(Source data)
= = = =

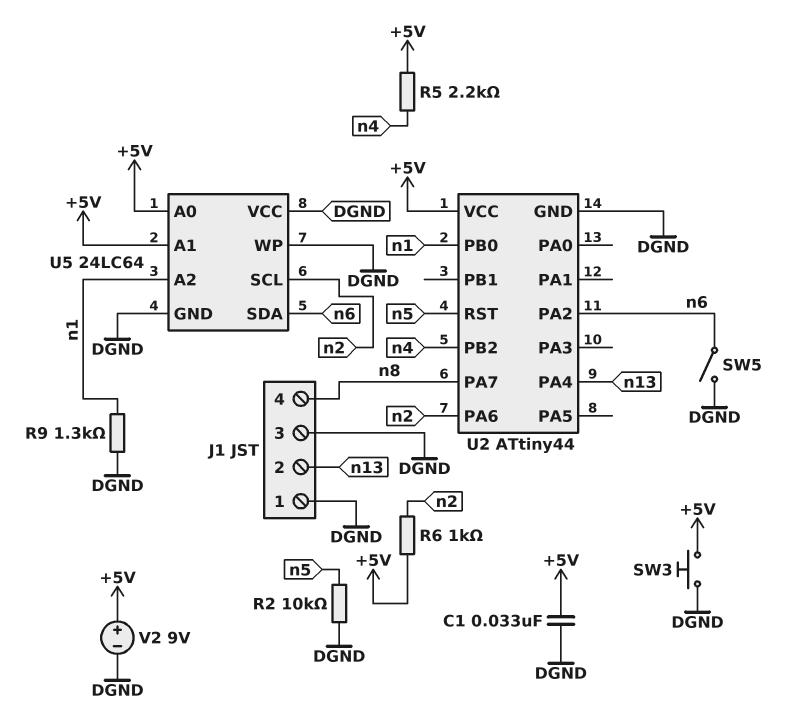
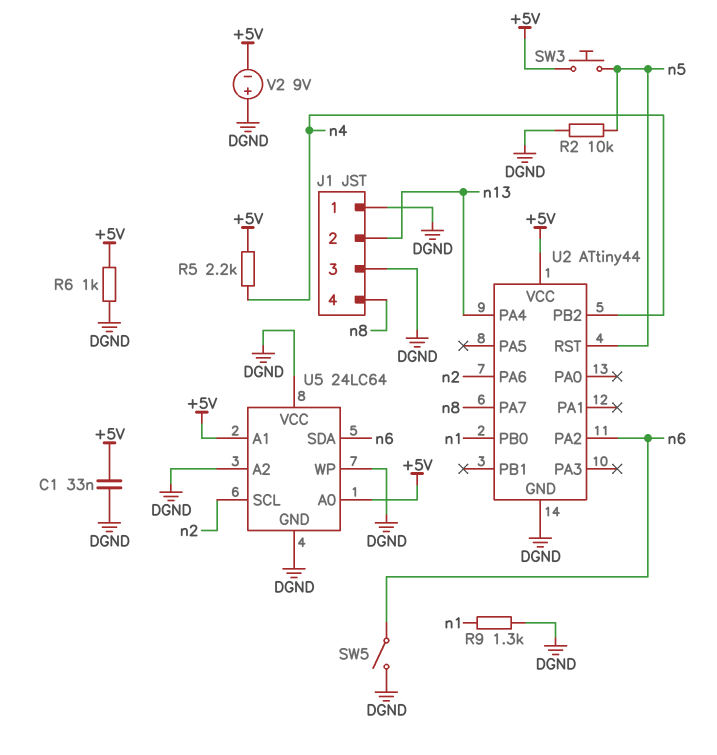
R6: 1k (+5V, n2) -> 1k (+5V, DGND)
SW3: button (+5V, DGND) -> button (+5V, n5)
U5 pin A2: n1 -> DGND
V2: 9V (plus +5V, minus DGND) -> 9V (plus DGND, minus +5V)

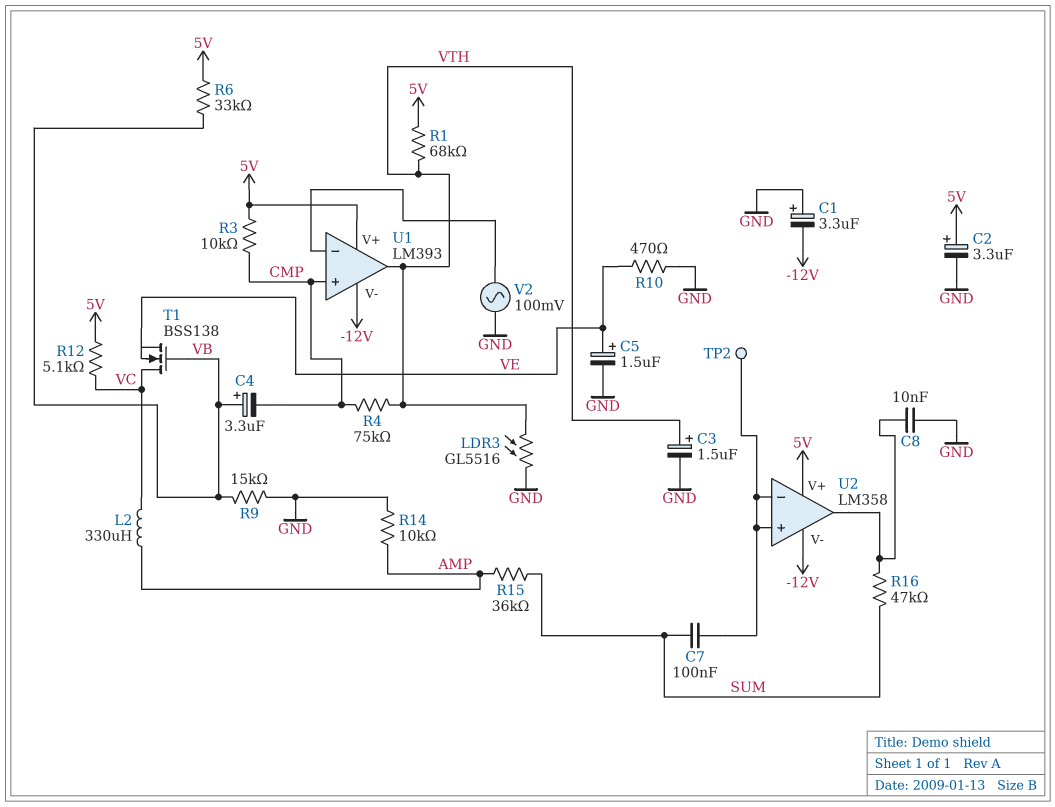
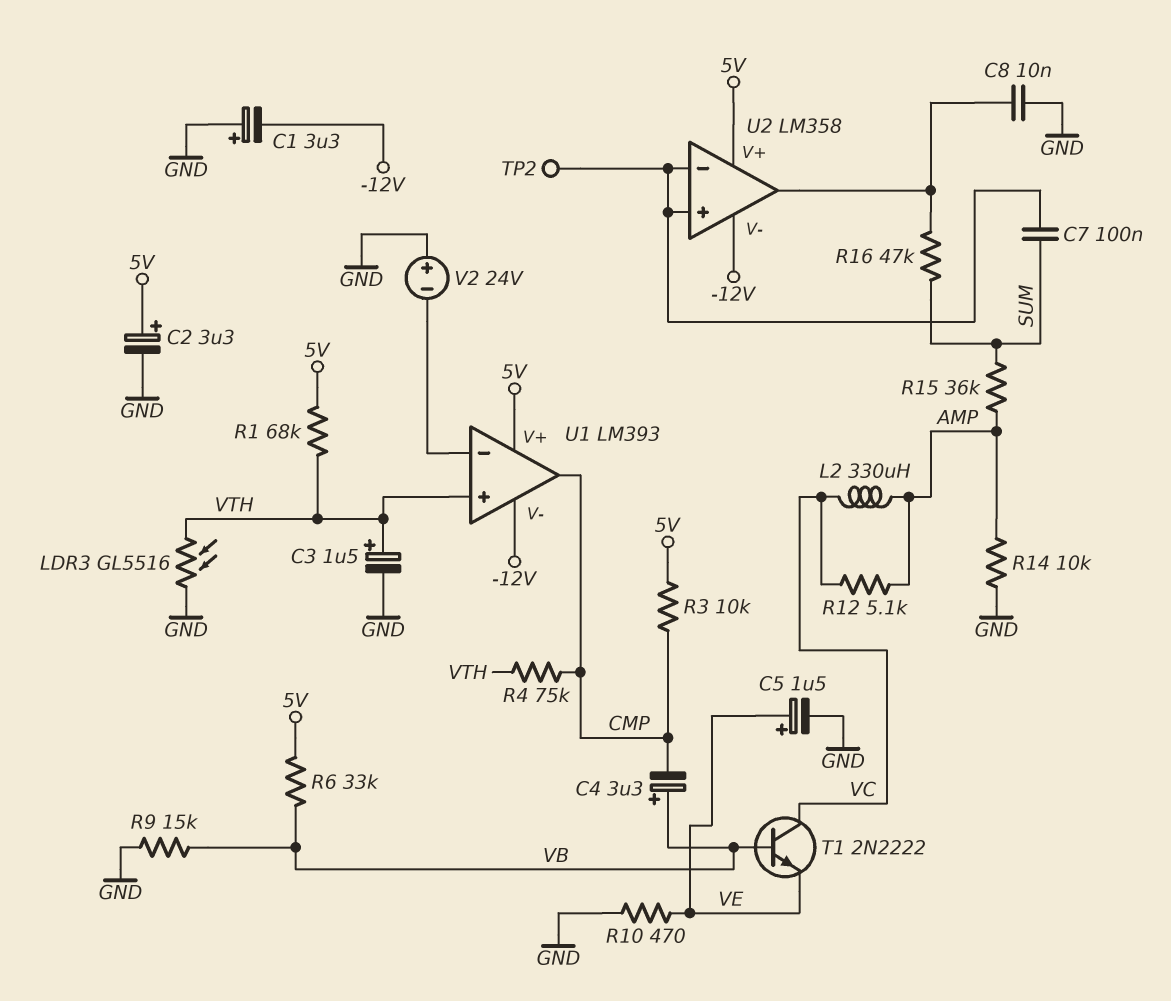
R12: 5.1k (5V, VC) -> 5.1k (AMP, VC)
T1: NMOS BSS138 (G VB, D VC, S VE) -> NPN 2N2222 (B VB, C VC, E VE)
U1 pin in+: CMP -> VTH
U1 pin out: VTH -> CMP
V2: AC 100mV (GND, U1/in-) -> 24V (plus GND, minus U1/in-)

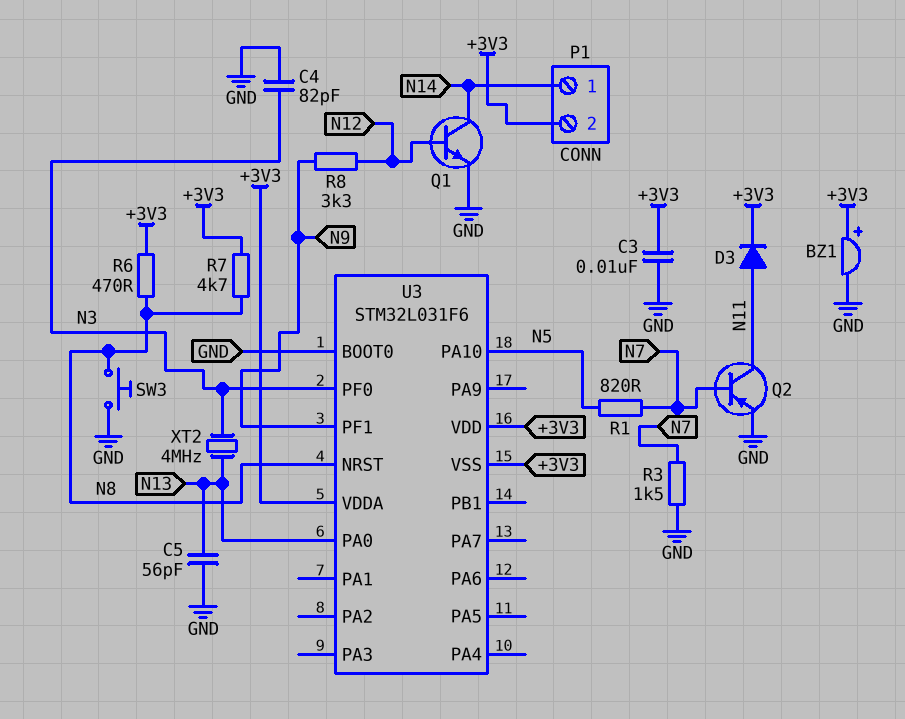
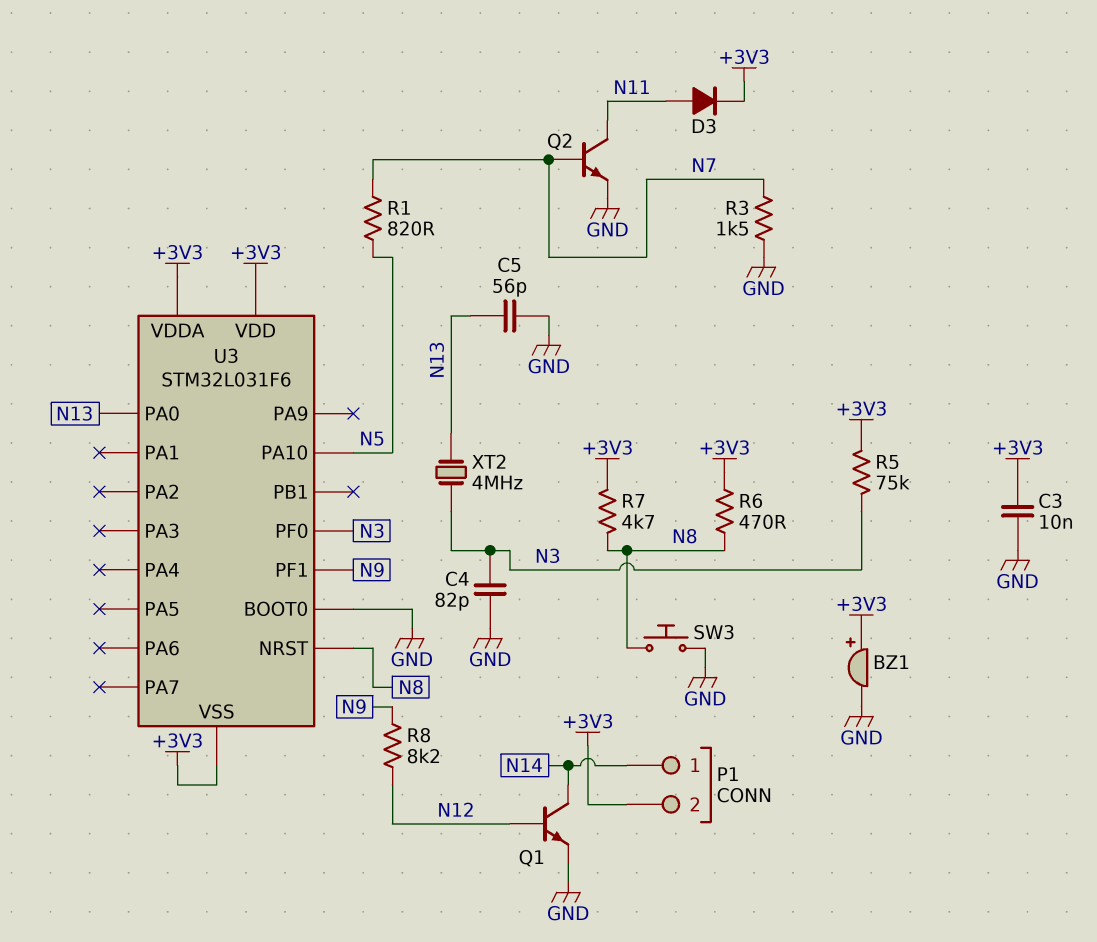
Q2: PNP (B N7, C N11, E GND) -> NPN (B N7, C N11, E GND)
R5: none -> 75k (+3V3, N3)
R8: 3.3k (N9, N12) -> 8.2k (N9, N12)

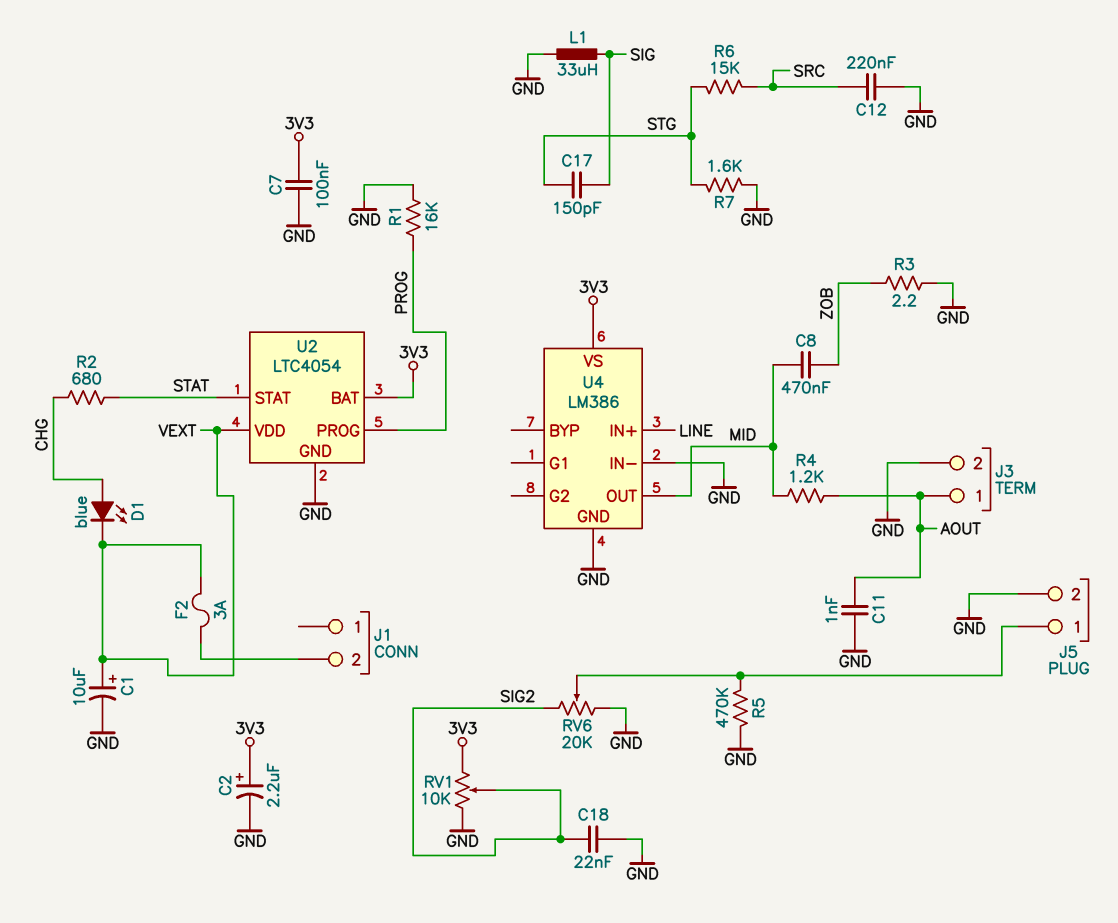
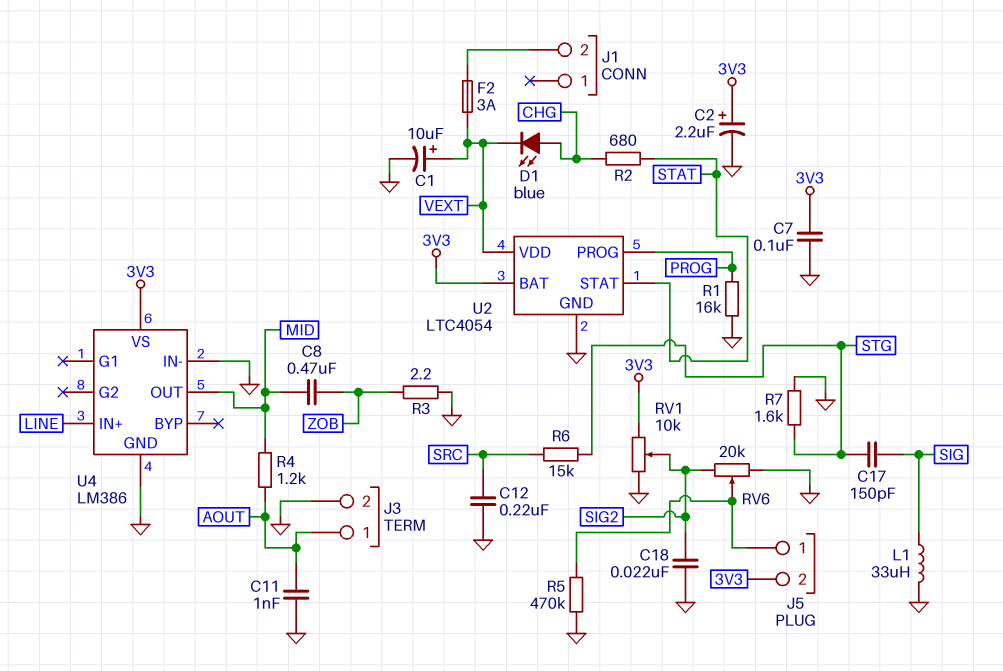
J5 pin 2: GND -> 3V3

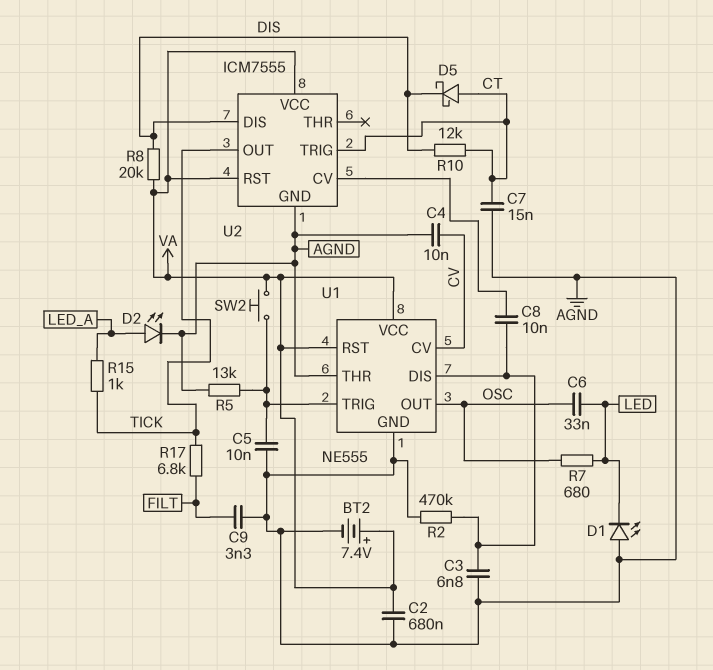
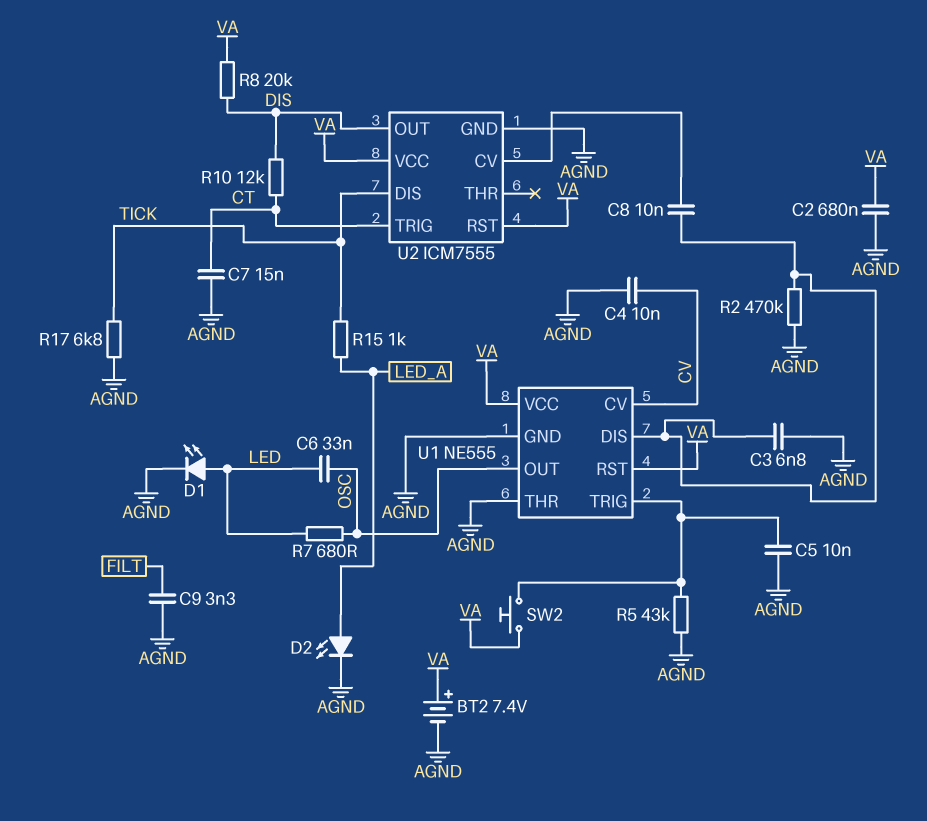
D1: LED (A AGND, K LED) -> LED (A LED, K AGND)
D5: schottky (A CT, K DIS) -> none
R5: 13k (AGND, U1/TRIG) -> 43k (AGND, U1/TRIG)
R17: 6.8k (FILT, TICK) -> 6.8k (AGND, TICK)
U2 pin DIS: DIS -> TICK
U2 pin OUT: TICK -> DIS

= = = =

▶ _Action item_
For the entries shown above, tally every line containing the word "minus". Report the tally and nothing else.

▶ _Completed task_
2